### What you should do
Write out all of the lines below, exactly and completely.

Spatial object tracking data
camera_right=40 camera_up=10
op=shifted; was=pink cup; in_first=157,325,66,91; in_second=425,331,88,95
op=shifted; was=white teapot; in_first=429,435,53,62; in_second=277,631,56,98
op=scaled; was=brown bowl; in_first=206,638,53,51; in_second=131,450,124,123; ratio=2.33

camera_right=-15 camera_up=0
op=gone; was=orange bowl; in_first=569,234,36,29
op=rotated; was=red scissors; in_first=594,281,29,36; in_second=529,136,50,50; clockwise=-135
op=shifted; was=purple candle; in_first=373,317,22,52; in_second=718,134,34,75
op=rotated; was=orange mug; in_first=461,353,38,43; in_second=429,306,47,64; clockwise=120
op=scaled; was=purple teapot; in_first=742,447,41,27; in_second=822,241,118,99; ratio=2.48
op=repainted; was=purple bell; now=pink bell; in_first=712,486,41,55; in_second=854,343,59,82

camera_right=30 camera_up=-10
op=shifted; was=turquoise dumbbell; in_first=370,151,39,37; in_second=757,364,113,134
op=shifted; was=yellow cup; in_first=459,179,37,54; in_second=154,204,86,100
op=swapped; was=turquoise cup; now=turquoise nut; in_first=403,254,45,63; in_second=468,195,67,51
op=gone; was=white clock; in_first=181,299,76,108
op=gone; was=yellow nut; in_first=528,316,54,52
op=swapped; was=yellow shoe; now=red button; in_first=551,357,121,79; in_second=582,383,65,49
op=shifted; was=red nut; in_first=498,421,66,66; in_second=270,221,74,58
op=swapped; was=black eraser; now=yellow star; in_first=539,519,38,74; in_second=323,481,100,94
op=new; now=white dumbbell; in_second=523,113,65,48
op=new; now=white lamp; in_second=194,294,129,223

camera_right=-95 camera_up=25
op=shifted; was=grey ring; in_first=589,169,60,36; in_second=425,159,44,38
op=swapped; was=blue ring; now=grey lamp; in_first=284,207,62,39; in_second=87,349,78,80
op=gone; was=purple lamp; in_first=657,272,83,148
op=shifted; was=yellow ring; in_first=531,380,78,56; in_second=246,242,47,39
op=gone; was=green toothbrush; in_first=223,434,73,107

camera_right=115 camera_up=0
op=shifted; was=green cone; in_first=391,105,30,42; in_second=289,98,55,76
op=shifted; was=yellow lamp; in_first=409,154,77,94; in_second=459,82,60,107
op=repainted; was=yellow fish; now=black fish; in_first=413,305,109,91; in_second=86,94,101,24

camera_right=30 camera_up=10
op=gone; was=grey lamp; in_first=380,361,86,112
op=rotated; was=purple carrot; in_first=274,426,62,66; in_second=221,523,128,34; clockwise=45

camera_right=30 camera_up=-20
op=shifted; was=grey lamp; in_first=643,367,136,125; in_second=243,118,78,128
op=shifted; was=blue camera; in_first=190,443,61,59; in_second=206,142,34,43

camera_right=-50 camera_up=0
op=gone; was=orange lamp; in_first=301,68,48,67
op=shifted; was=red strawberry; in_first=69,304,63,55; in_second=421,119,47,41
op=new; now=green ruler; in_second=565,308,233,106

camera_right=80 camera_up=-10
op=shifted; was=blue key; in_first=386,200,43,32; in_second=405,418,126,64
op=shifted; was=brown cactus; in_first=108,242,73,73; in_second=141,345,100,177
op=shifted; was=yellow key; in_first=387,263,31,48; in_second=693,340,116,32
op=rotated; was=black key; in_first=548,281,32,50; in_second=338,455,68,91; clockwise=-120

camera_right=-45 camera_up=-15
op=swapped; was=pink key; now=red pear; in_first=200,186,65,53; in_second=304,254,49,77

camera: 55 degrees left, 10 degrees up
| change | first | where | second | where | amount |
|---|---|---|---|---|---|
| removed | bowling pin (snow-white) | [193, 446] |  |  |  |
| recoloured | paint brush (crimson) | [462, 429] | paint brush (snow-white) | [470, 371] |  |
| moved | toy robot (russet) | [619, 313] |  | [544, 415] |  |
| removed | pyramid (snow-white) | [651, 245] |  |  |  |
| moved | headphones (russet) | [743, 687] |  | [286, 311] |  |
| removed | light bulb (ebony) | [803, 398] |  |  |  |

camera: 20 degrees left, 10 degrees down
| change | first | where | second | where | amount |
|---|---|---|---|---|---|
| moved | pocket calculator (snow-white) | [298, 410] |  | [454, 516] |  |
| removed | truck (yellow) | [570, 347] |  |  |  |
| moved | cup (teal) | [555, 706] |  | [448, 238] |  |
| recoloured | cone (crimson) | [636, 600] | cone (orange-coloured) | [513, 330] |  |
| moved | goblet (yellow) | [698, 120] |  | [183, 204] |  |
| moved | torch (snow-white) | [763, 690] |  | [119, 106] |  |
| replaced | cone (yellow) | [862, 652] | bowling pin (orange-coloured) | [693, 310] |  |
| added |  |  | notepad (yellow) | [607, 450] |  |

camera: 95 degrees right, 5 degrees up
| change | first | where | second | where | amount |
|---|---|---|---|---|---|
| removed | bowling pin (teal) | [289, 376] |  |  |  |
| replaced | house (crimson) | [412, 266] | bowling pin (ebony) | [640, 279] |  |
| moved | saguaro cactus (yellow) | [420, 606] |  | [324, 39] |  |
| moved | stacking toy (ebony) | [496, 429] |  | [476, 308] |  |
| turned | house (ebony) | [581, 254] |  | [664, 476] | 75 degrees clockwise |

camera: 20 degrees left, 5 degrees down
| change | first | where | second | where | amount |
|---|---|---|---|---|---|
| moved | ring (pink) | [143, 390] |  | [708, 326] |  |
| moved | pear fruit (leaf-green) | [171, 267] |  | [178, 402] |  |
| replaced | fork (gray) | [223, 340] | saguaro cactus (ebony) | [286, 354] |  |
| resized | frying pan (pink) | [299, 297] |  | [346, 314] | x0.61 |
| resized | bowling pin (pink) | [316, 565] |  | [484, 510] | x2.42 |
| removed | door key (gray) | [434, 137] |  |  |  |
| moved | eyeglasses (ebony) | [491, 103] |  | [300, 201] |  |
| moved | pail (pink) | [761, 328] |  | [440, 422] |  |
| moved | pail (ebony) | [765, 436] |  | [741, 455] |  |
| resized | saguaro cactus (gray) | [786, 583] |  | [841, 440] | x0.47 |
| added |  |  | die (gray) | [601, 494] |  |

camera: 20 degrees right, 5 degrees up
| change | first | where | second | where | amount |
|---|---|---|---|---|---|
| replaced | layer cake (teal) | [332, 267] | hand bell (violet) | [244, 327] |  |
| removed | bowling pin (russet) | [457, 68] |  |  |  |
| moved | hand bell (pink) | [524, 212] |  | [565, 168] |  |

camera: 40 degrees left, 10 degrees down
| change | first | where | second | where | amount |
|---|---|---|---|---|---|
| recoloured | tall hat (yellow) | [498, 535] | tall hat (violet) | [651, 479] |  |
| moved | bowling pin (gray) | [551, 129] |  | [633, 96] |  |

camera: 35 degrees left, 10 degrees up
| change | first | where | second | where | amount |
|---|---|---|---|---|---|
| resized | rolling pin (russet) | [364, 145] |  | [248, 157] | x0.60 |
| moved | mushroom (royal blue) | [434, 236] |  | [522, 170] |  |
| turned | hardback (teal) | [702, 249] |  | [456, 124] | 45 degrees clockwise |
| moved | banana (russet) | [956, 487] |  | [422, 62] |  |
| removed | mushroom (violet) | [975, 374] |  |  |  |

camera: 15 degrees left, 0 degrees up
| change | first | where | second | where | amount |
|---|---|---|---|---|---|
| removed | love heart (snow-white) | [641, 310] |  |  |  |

### Expected answer
camera_right=40 camera_up=10
op=shifted; was=pink cup; in_first=157,325,66,91; in_second=425,331,88,95
op=shifted; was=white teapot; in_first=429,435,53,62; in_second=277,631,56,98
op=scaled; was=brown bowl; in_first=206,638,53,51; in_second=131,450,124,123; ratio=2.33

camera_right=-15 camera_up=0
op=gone; was=orange bowl; in_first=569,234,36,29
op=rotated; was=red scissors; in_first=594,281,29,36; in_second=529,136,50,50; clockwise=-135
op=shifted; was=purple candle; in_first=373,317,22,52; in_second=718,134,34,75
op=rotated; was=orange mug; in_first=461,353,38,43; in_second=429,306,47,64; clockwise=120
op=scaled; was=purple teapot; in_first=742,447,41,27; in_second=822,241,118,99; ratio=2.48
op=repainted; was=purple bell; now=pink bell; in_first=712,486,41,55; in_second=854,343,59,82

camera_right=30 camera_up=-10
op=shifted; was=turquoise dumbbell; in_first=370,151,39,37; in_second=757,364,113,134
op=shifted; was=yellow cup; in_first=459,179,37,54; in_second=154,204,86,100
op=swapped; was=turquoise cup; now=turquoise nut; in_first=403,254,45,63; in_second=468,195,67,51
op=gone; was=white clock; in_first=181,299,76,108
op=gone; was=yellow nut; in_first=528,316,54,52
op=swapped; was=yellow shoe; now=red button; in_first=551,357,121,79; in_second=582,383,65,49
op=shifted; was=red nut; in_first=498,421,66,66; in_second=270,221,74,58
op=swapped; was=black eraser; now=yellow star; in_first=539,519,38,74; in_second=323,481,100,94
op=new; now=white dumbbell; in_second=523,113,65,48
op=new; now=white lamp; in_second=194,294,129,223

camera_right=-95 camera_up=25
op=shifted; was=grey ring; in_first=589,169,60,36; in_second=425,159,44,38
op=swapped; was=blue ring; now=grey lamp; in_first=284,207,62,39; in_second=87,349,78,80
op=gone; was=purple lamp; in_first=657,272,83,148
op=shifted; was=yellow ring; in_first=531,380,78,56; in_second=246,242,47,39
op=gone; was=green toothbrush; in_first=223,434,73,107

camera_right=115 camera_up=0
op=shifted; was=green cone; in_first=391,105,30,42; in_second=289,98,55,76
op=shifted; was=yellow lamp; in_first=409,154,77,94; in_second=459,82,60,107
op=repainted; was=yellow fish; now=black fish; in_first=413,305,109,91; in_second=86,94,101,24

camera_right=30 camera_up=10
op=gone; was=grey lamp; in_first=380,361,86,112
op=rotated; was=purple carrot; in_first=274,426,62,66; in_second=221,523,128,34; clockwise=45

camera_right=30 camera_up=-20
op=shifted; was=grey lamp; in_first=643,367,136,125; in_second=243,118,78,128
op=shifted; was=blue camera; in_first=190,443,61,59; in_second=206,142,34,43

camera_right=-50 camera_up=0
op=gone; was=orange lamp; in_first=301,68,48,67
op=shifted; was=red strawberry; in_first=69,304,63,55; in_second=421,119,47,41
op=new; now=green ruler; in_second=565,308,233,106

camera_right=80 camera_up=-10
op=shifted; was=blue key; in_first=386,200,43,32; in_second=405,418,126,64
op=shifted; was=brown cactus; in_first=108,242,73,73; in_second=141,345,100,177
op=shifted; was=yellow key; in_first=387,263,31,48; in_second=693,340,116,32
op=rotated; was=black key; in_first=548,281,32,50; in_second=338,455,68,91; clockwise=-120

camera_right=-45 camera_up=-15
op=swapped; was=pink key; now=red pear; in_first=200,186,65,53; in_second=304,254,49,77

camera: 55 degrees left, 10 degrees up
| change | first | where | second | where | amount |
|---|---|---|---|---|---|
| removed | bowling pin (snow-white) | [193, 446] |  |  |  |
| recoloured | paint brush (crimson) | [462, 429] | paint brush (snow-white) | [470, 371] |  |
| moved | toy robot (russet) | [619, 313] |  | [544, 415] |  |
| removed | pyramid (snow-white) | [651, 245] |  |  |  |
| moved | headphones (russet) | [743, 687] |  | [286, 311] |  |
| removed | light bulb (ebony) | [803, 398] |  |  |  |

camera: 20 degrees left, 10 degrees down
| change | first | where | second | where | amount |
|---|---|---|---|---|---|
| moved | pocket calculator (snow-white) | [298, 410] |  | [454, 516] |  |
| removed | truck (yellow) | [570, 347] |  |  |  |
| moved | cup (teal) | [555, 706] |  | [448, 238] |  |
| recoloured | cone (crimson) | [636, 600] | cone (orange-coloured) | [513, 330] |  |
| moved | goblet (yellow) | [698, 120] |  | [183, 204] |  |
| moved | torch (snow-white) | [763, 690] |  | [119, 106] |  |
| replaced | cone (yellow) | [862, 652] | bowling pin (orange-coloured) | [693, 310] |  |
| added |  |  | notepad (yellow) | [607, 450] |  |

camera: 95 degrees right, 5 degrees up
| change | first | where | second | where | amount |
|---|---|---|---|---|---|
| removed | bowling pin (teal) | [289, 376] |  |  |  |
| replaced | house (crimson) | [412, 266] | bowling pin (ebony) | [640, 279] |  |
| moved | saguaro cactus (yellow) | [420, 606] |  | [324, 39] |  |
| moved | stacking toy (ebony) | [496, 429] |  | [476, 308] |  |
| turned | house (ebony) | [581, 254] |  | [664, 476] | 75 degrees clockwise |

camera: 20 degrees left, 5 degrees down
| change | first | where | second | where | amount |
|---|---|---|---|---|---|
| moved | ring (pink) | [143, 390] |  | [708, 326] |  |
| moved | pear fruit (leaf-green) | [171, 267] |  | [178, 402] |  |
| replaced | fork (gray) | [223, 340] | saguaro cactus (ebony) | [286, 354] |  |
| resized | frying pan (pink) | [299, 297] |  | [346, 314] | x0.61 |
| resized | bowling pin (pink) | [316, 565] |  | [484, 510] | x2.42 |
| removed | door key (gray) | [434, 137] |  |  |  |
| moved | eyeglasses (ebony) | [491, 103] |  | [300, 201] |  |
| moved | pail (pink) | [761, 328] |  | [440, 422] |  |
| moved | pail (ebony) | [765, 436] |  | [741, 455] |  |
| resized | saguaro cactus (gray) | [786, 583] |  | [841, 440] | x0.47 |
| added |  |  | die (gray) | [601, 494] |  |

camera: 20 degrees right, 5 degrees up
| change | first | where | second | where | amount |
|---|---|---|---|---|---|
| replaced | layer cake (teal) | [332, 267] | hand bell (violet) | [244, 327] |  |
| removed | bowling pin (russet) | [457, 68] |  |  |  |
| moved | hand bell (pink) | [524, 212] |  | [565, 168] |  |

camera: 40 degrees left, 10 degrees down
| change | first | where | second | where | amount |
|---|---|---|---|---|---|
| recoloured | tall hat (yellow) | [498, 535] | tall hat (violet) | [651, 479] |  |
| moved | bowling pin (gray) | [551, 129] |  | [633, 96] |  |

camera: 35 degrees left, 10 degrees up
| change | first | where | second | where | amount |
|---|---|---|---|---|---|
| resized | rolling pin (russet) | [364, 145] |  | [248, 157] | x0.60 |
| moved | mushroom (royal blue) | [434, 236] |  | [522, 170] |  |
| turned | hardback (teal) | [702, 249] |  | [456, 124] | 45 degrees clockwise |
| moved | banana (russet) | [956, 487] |  | [422, 62] |  |
| removed | mushroom (violet) | [975, 374] |  |  |  |

camera: 15 degrees left, 0 degrees up
| change | first | where | second | where | amount |
|---|---|---|---|---|---|
| removed | love heart (snow-white) | [641, 310] |  |  |  |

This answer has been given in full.